:: DATASET EXTRACT

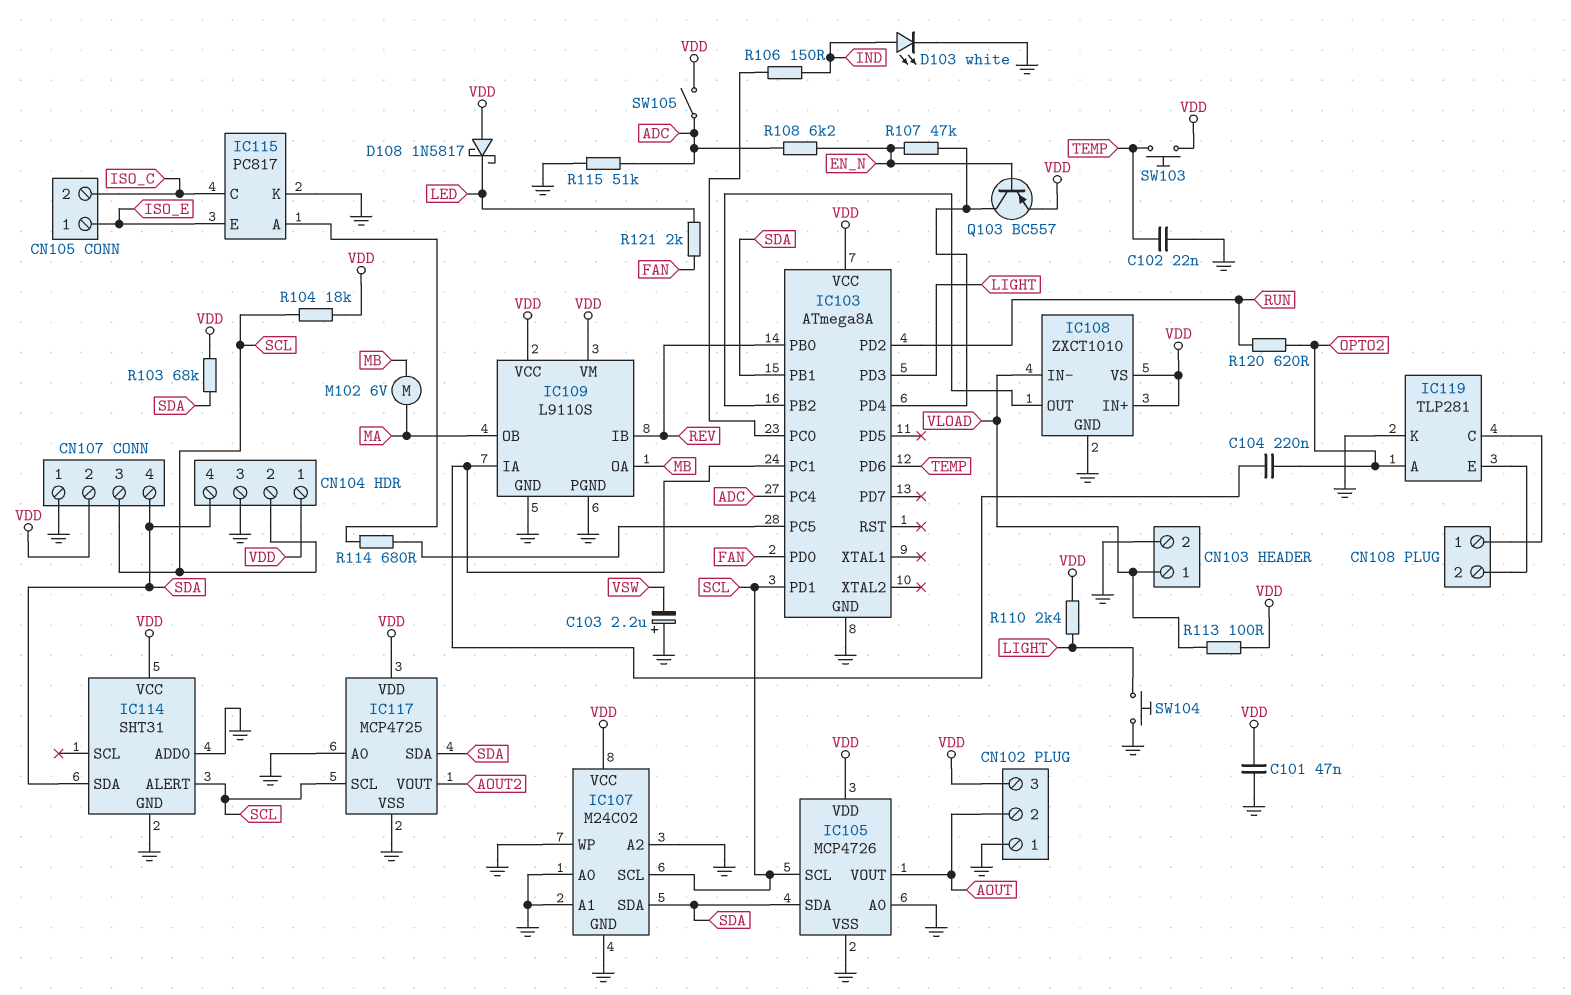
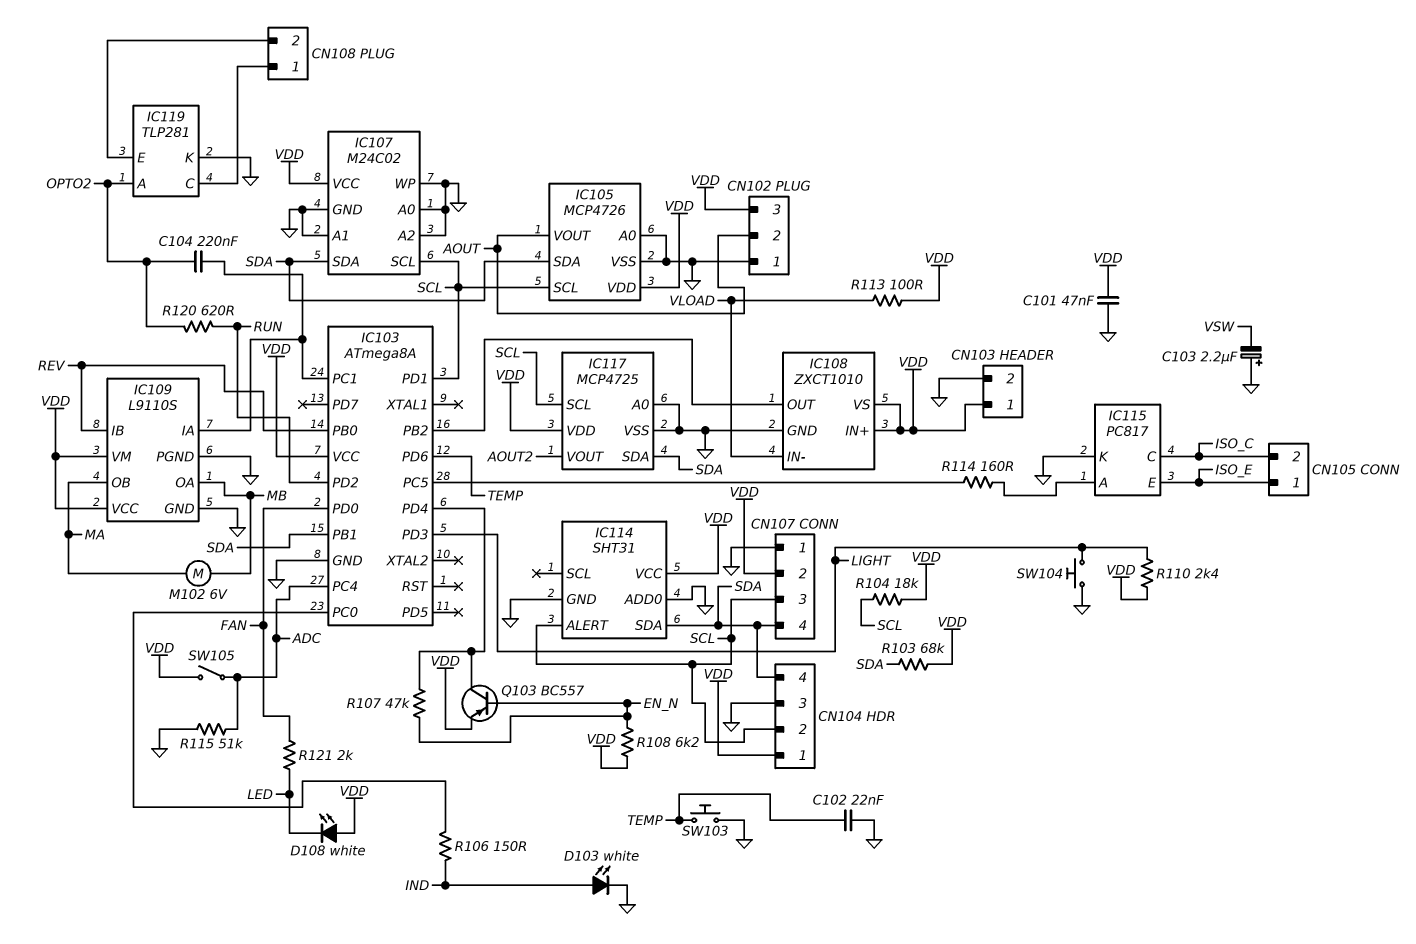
CN103 pin 1: VLOAD -> VDD
D108: schottky 1N5817 (A VDD, K LED) -> LED white (A VDD, K LED)
R108: 6.2k (ADC, EN_N) -> 6.2k (EN_N, VDD)
R114: 680 (IC103/PC5, IC115/A) -> 160 (IC103/PC5, IC115/A)
SW103: button (TEMP, VDD) -> button (GND, TEMP)

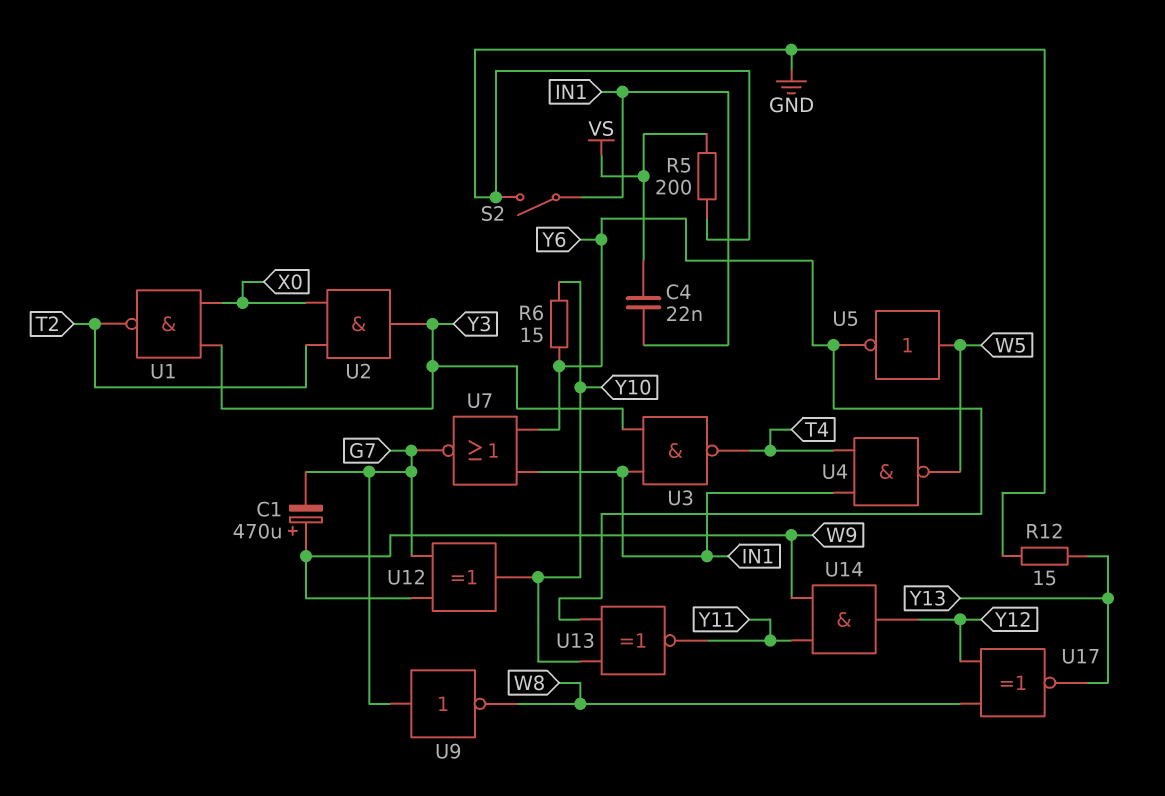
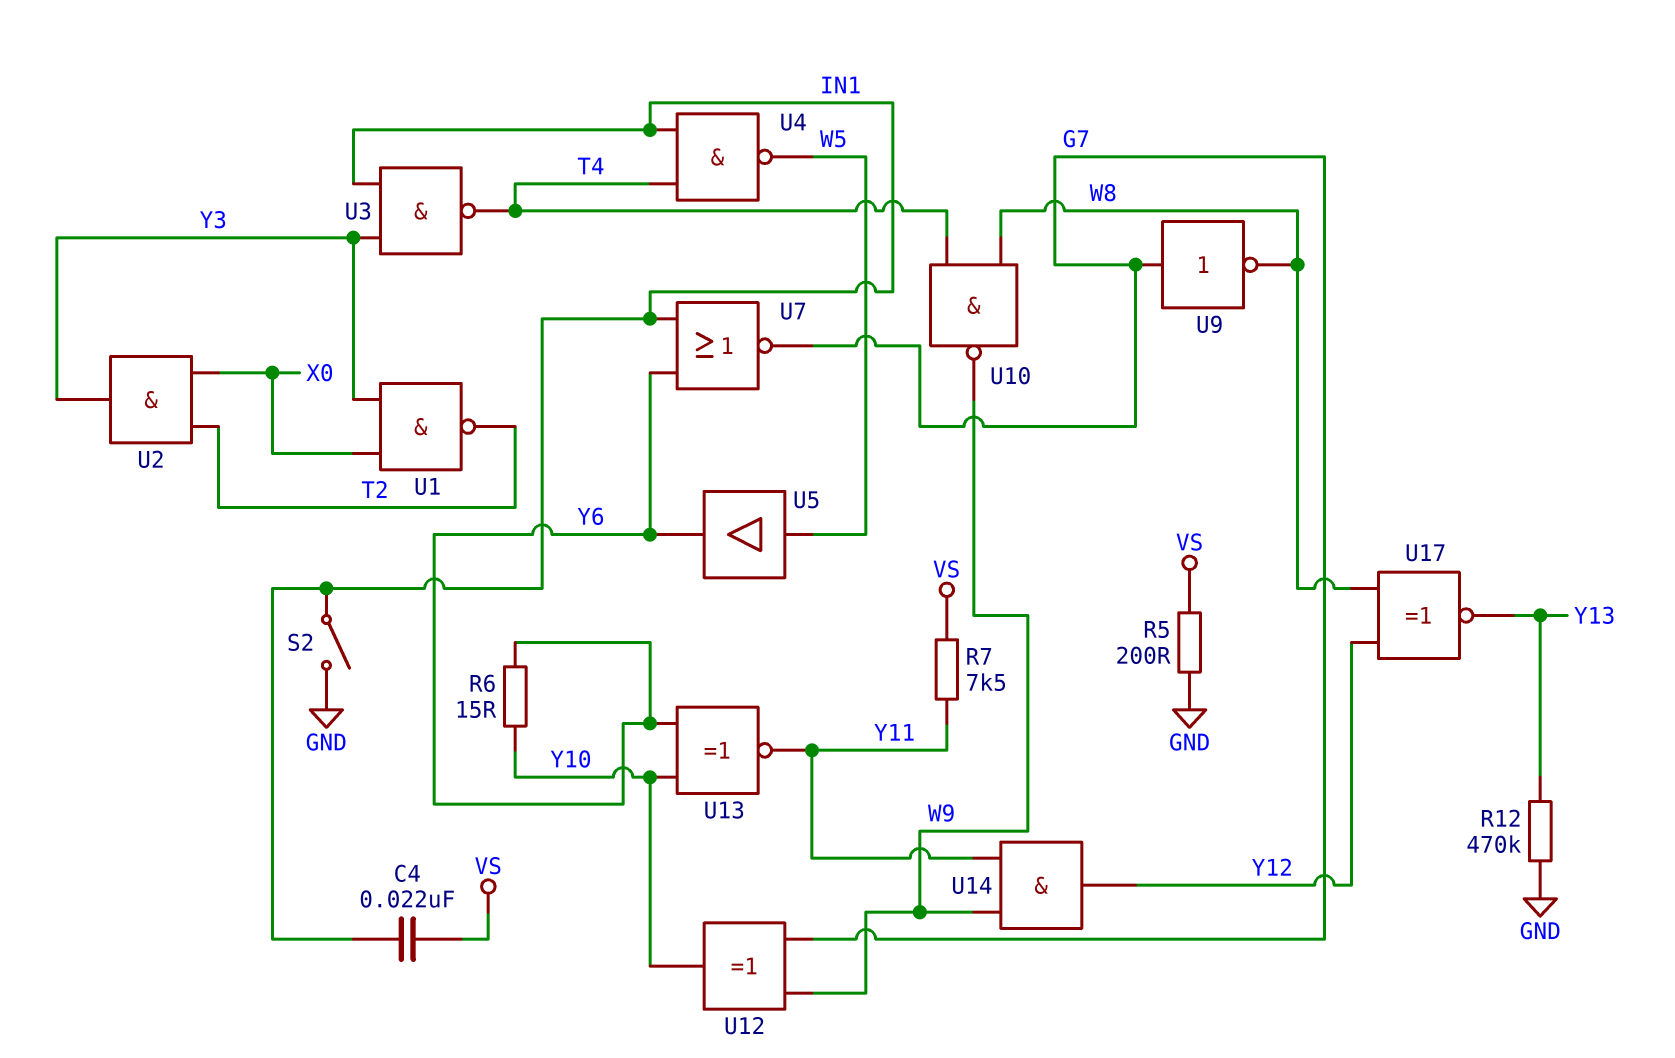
C1: 470uF (plus W9, minus G7) -> none
R7: none -> 7.5k (VS, Y11)
R12: 15 (GND, Y13) -> 470k (GND, Y13)
U5: NOT (in W5, out Y6) -> buffer (in W5, out Y6)
U10: none -> NAND (in T4, in W8, out W9)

::::

EXERCISE DESCRIPTION
Every line of the data above should be repeated exactly. Omit the pictures.

RESULT OF THE EXERCISE
CN103 pin 1: VLOAD -> VDD
D108: schottky 1N5817 (A VDD, K LED) -> LED white (A VDD, K LED)
R108: 6.2k (ADC, EN_N) -> 6.2k (EN_N, VDD)
R114: 680 (IC103/PC5, IC115/A) -> 160 (IC103/PC5, IC115/A)
SW103: button (TEMP, VDD) -> button (GND, TEMP)

C1: 470uF (plus W9, minus G7) -> none
R7: none -> 7.5k (VS, Y11)
R12: 15 (GND, Y13) -> 470k (GND, Y13)
U5: NOT (in W5, out Y6) -> buffer (in W5, out Y6)
U10: none -> NAND (in T4, in W8, out W9)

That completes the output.